**The task**
Transcribe each entry so that it matches the original exactly.

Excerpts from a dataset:
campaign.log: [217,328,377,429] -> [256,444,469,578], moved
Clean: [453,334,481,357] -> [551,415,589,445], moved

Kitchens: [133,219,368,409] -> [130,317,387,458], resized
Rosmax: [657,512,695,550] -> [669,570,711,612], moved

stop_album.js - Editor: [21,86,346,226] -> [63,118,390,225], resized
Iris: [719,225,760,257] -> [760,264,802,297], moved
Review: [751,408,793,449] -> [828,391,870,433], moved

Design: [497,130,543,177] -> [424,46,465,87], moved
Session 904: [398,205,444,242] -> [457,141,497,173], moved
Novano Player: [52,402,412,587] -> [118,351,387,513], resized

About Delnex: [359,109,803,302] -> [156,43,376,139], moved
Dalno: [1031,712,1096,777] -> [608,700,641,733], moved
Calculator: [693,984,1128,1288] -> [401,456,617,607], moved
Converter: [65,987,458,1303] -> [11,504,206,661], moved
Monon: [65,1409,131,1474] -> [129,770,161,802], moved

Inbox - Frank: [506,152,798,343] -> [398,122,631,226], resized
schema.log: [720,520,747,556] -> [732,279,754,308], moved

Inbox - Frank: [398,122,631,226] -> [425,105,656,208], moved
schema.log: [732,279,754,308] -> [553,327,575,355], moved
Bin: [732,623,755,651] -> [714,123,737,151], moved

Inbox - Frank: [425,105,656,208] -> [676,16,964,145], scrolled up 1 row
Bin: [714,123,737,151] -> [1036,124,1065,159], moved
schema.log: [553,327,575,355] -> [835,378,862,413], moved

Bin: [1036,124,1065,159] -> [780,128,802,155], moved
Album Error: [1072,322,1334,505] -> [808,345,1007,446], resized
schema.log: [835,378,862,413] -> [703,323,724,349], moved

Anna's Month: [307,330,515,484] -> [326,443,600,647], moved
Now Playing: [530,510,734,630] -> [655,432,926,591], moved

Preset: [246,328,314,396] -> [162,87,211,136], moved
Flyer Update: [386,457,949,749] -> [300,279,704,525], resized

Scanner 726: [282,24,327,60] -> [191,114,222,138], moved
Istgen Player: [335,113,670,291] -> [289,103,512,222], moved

**Exercise result**
campaign.log: [217,328,377,429] -> [256,444,469,578], moved
Clean: [453,334,481,357] -> [551,415,589,445], moved

Kitchens: [133,219,368,409] -> [130,317,387,458], resized
Rosmax: [657,512,695,550] -> [669,570,711,612], moved

stop_album.js - Editor: [21,86,346,226] -> [63,118,390,225], resized
Iris: [719,225,760,257] -> [760,264,802,297], moved
Review: [751,408,793,449] -> [828,391,870,433], moved

Design: [497,130,543,177] -> [424,46,465,87], moved
Session 904: [398,205,444,242] -> [457,141,497,173], moved
Novano Player: [52,402,412,587] -> [118,351,387,513], resized

About Delnex: [359,109,803,302] -> [156,43,376,139], moved
Dalno: [1031,712,1096,777] -> [608,700,641,733], moved
Calculator: [693,984,1128,1288] -> [401,456,617,607], moved
Converter: [65,987,458,1303] -> [11,504,206,661], moved
Monon: [65,1409,131,1474] -> [129,770,161,802], moved

Inbox - Frank: [506,152,798,343] -> [398,122,631,226], resized
schema.log: [720,520,747,556] -> [732,279,754,308], moved

Inbox - Frank: [398,122,631,226] -> [425,105,656,208], moved
schema.log: [732,279,754,308] -> [553,327,575,355], moved
Bin: [732,623,755,651] -> [714,123,737,151], moved

Inbox - Frank: [425,105,656,208] -> [676,16,964,145], scrolled up 1 row
Bin: [714,123,737,151] -> [1036,124,1065,159], moved
schema.log: [553,327,575,355] -> [835,378,862,413], moved

Bin: [1036,124,1065,159] -> [780,128,802,155], moved
Album Error: [1072,322,1334,505] -> [808,345,1007,446], resized
schema.log: [835,378,862,413] -> [703,323,724,349], moved

Anna's Month: [307,330,515,484] -> [326,443,600,647], moved
Now Playing: [530,510,734,630] -> [655,432,926,591], moved

Preset: [246,328,314,396] -> [162,87,211,136], moved
Flyer Update: [386,457,949,749] -> [300,279,704,525], resized

Scanner 726: [282,24,327,60] -> [191,114,222,138], moved
Istgen Player: [335,113,670,291] -> [289,103,512,222], moved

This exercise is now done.